--- What to produce ---
Print the entries below line for line, leaving out the pictures.

* * * * * * * * *

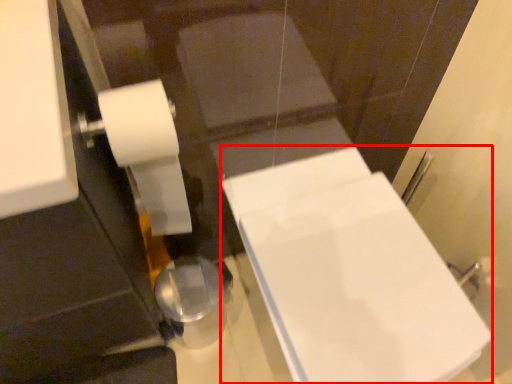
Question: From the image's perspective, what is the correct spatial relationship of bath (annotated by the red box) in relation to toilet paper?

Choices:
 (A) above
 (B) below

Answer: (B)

* * * * * * * * *

--- Response area ---
Question: From the image's perspective, what is the correct spatial relationship of bath (annotated by the red box) in relation to toilet paper?

Choices:
 (A) above
 (B) below

Answer: (B)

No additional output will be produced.